Transcribe the entries exactly as they stand below, passing over any picture.

(Beginning of Records provided)

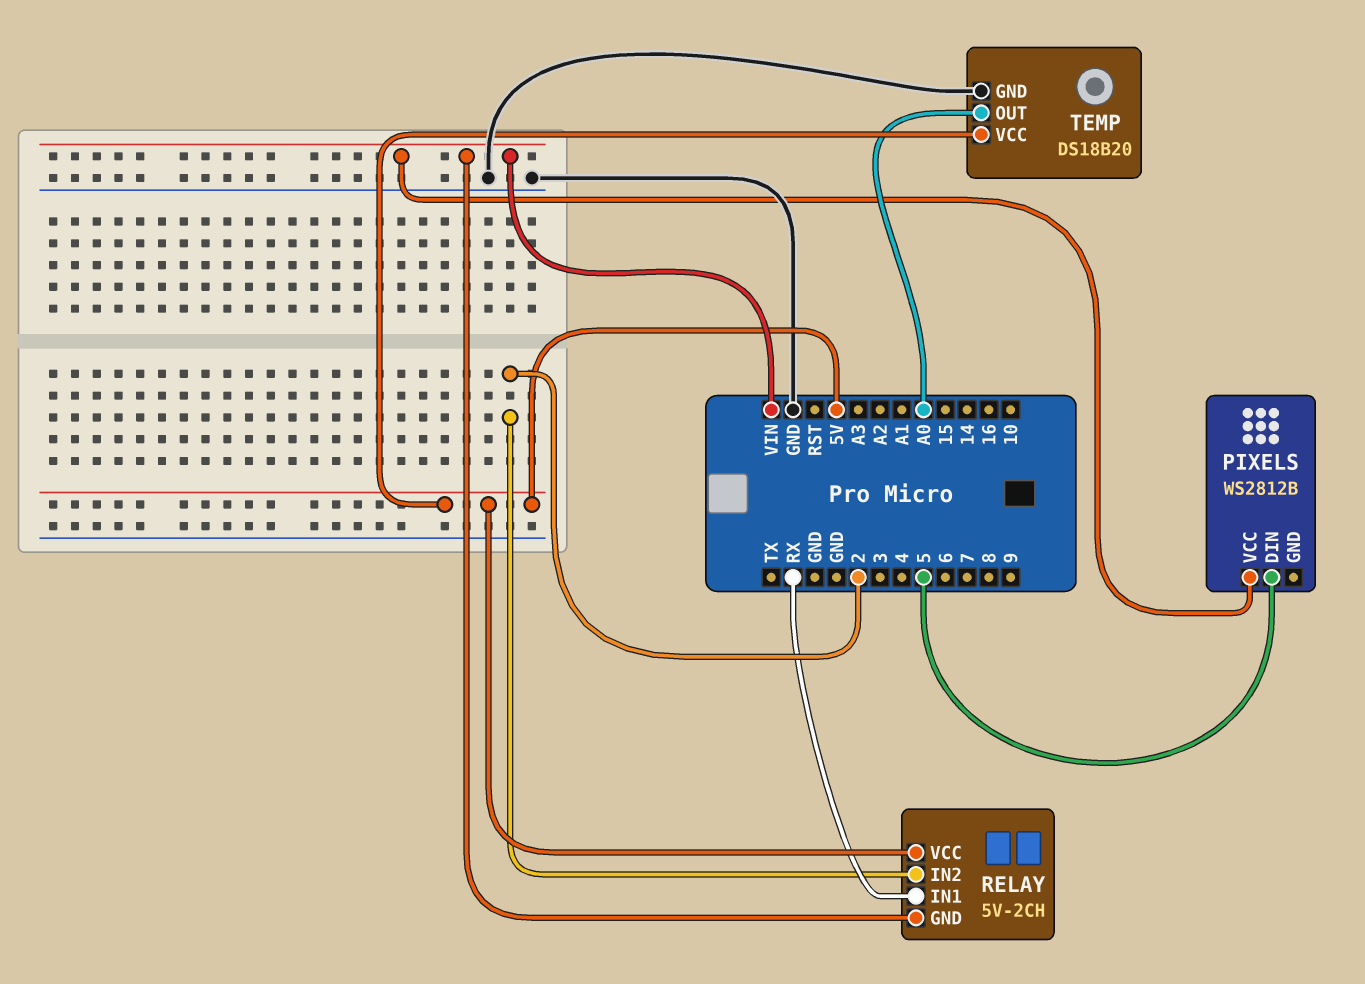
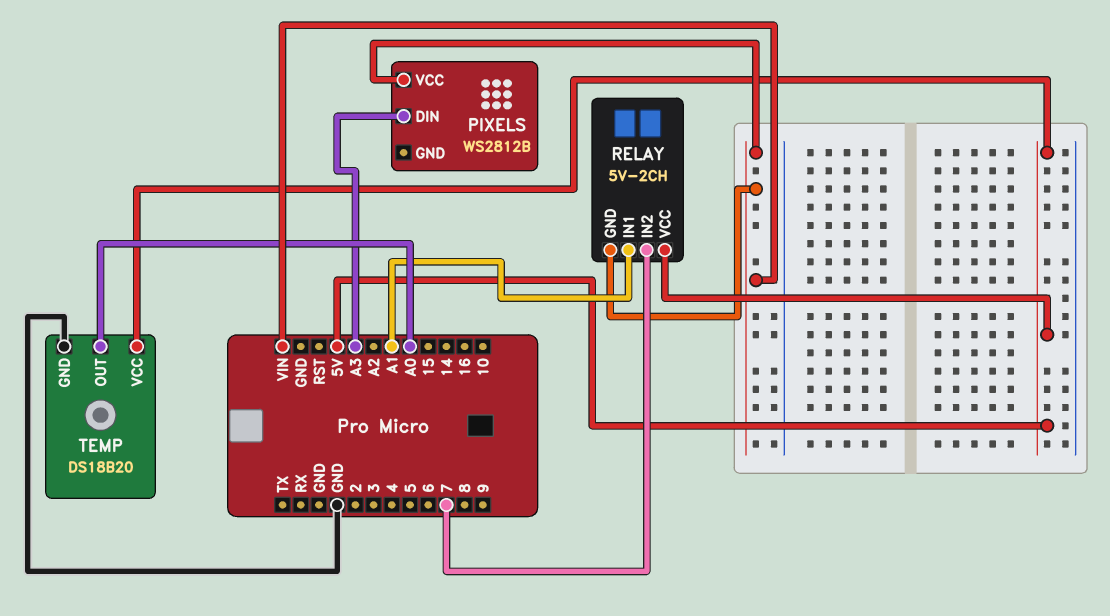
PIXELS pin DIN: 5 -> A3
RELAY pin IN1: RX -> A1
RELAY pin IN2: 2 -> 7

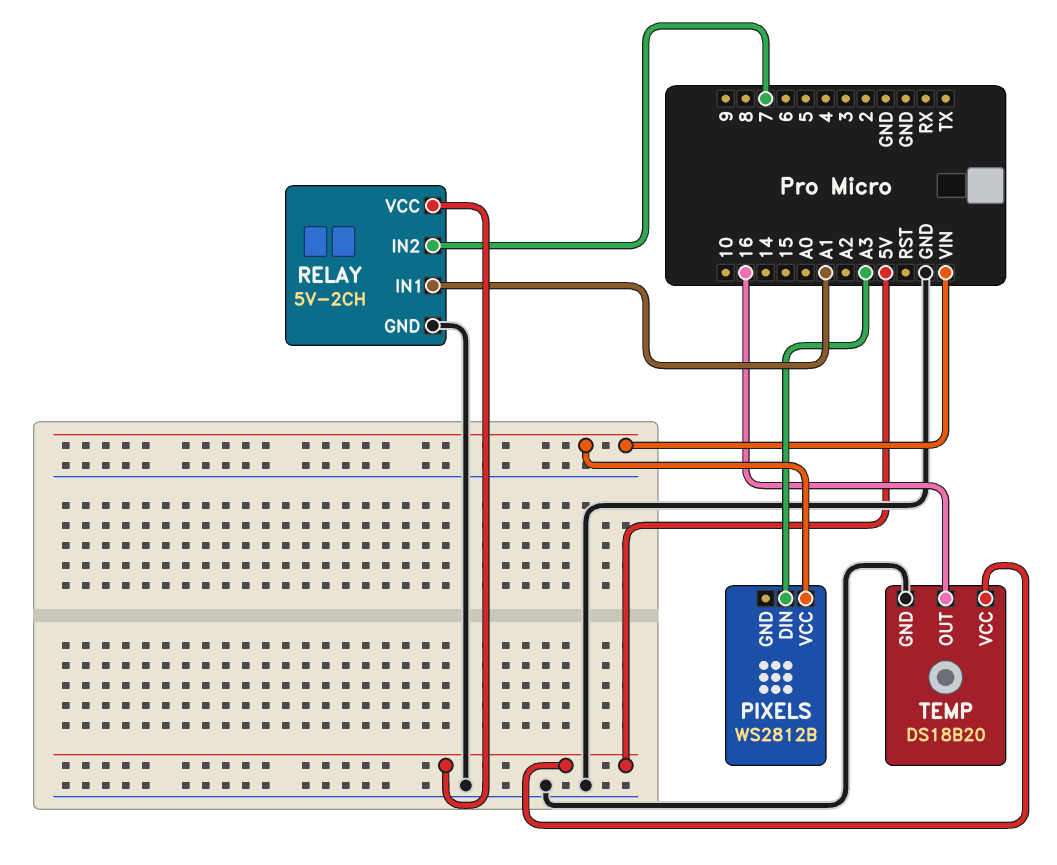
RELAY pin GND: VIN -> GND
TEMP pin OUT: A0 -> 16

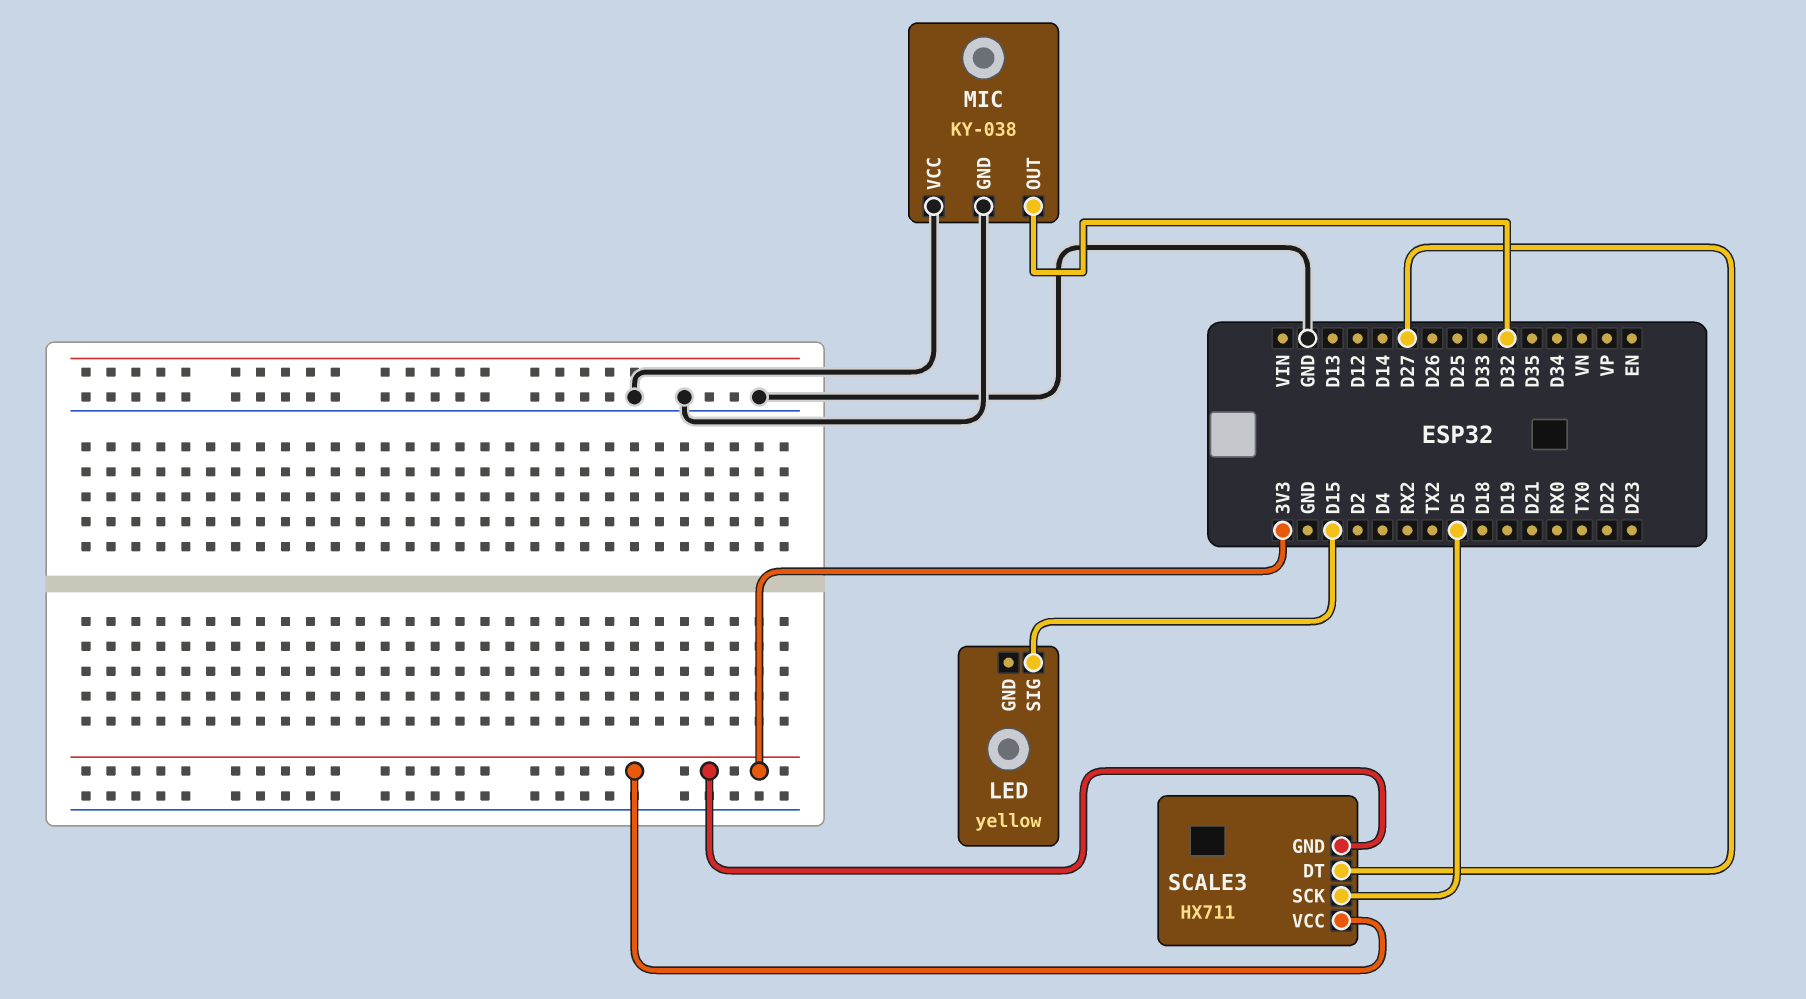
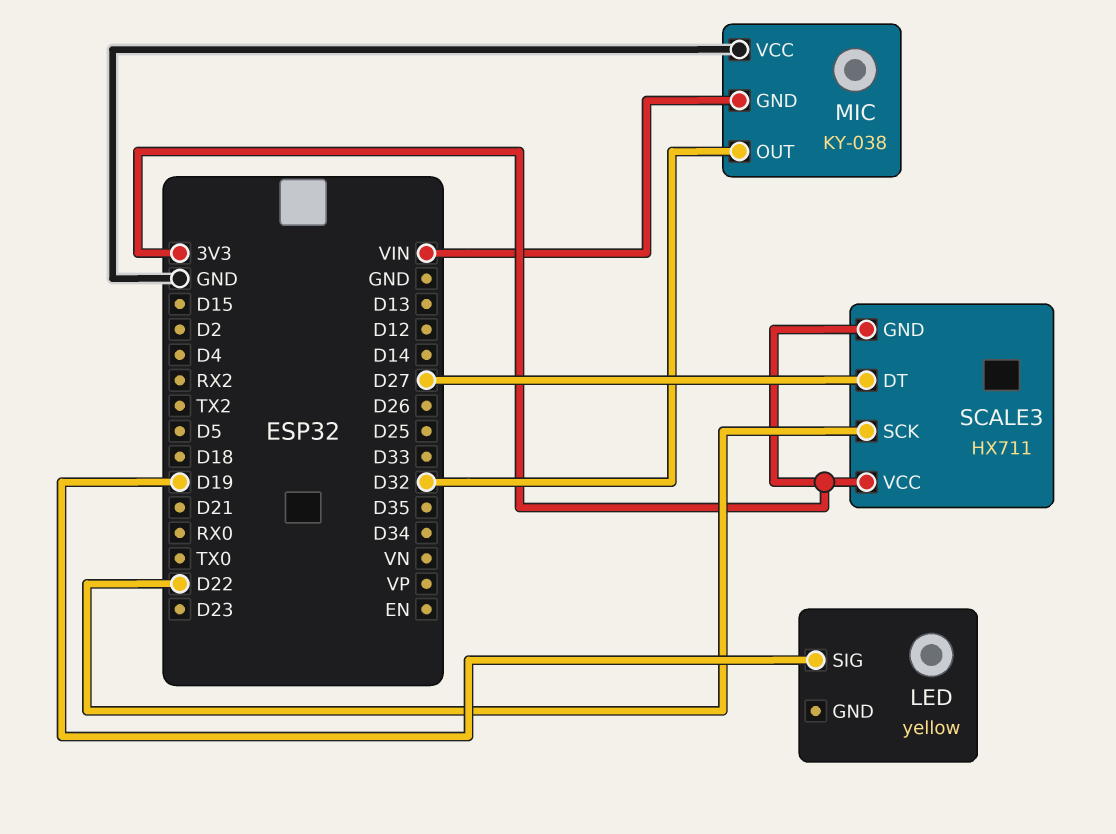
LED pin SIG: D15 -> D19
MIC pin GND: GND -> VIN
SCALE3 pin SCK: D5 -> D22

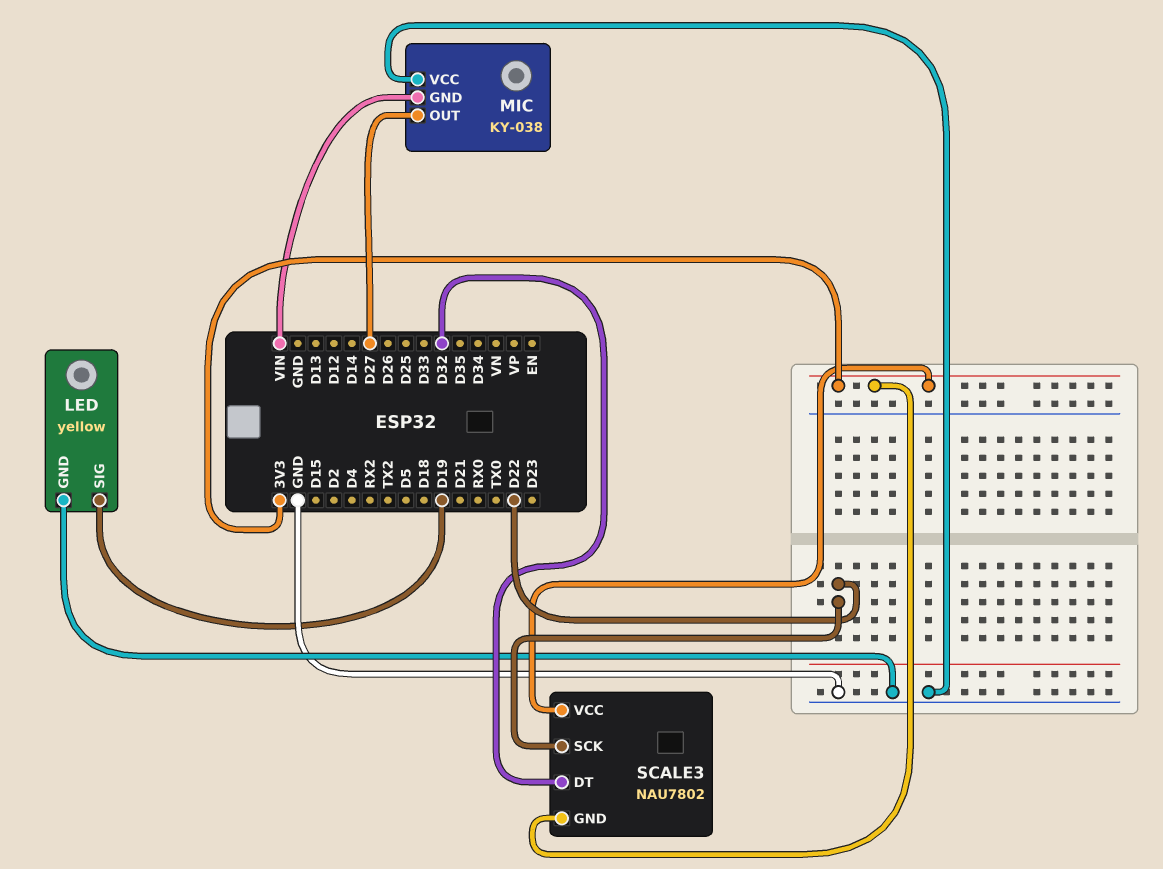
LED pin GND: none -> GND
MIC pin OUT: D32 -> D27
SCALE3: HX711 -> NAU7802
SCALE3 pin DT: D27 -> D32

(End of Records provided)

* Answer to the exercise *
PIXELS pin DIN: 5 -> A3
RELAY pin IN1: RX -> A1
RELAY pin IN2: 2 -> 7

RELAY pin GND: VIN -> GND
TEMP pin OUT: A0 -> 16

LED pin SIG: D15 -> D19
MIC pin GND: GND -> VIN
SCALE3 pin SCK: D5 -> D22

LED pin GND: none -> GND
MIC pin OUT: D32 -> D27
SCALE3: HX711 -> NAU7802
SCALE3 pin DT: D27 -> D32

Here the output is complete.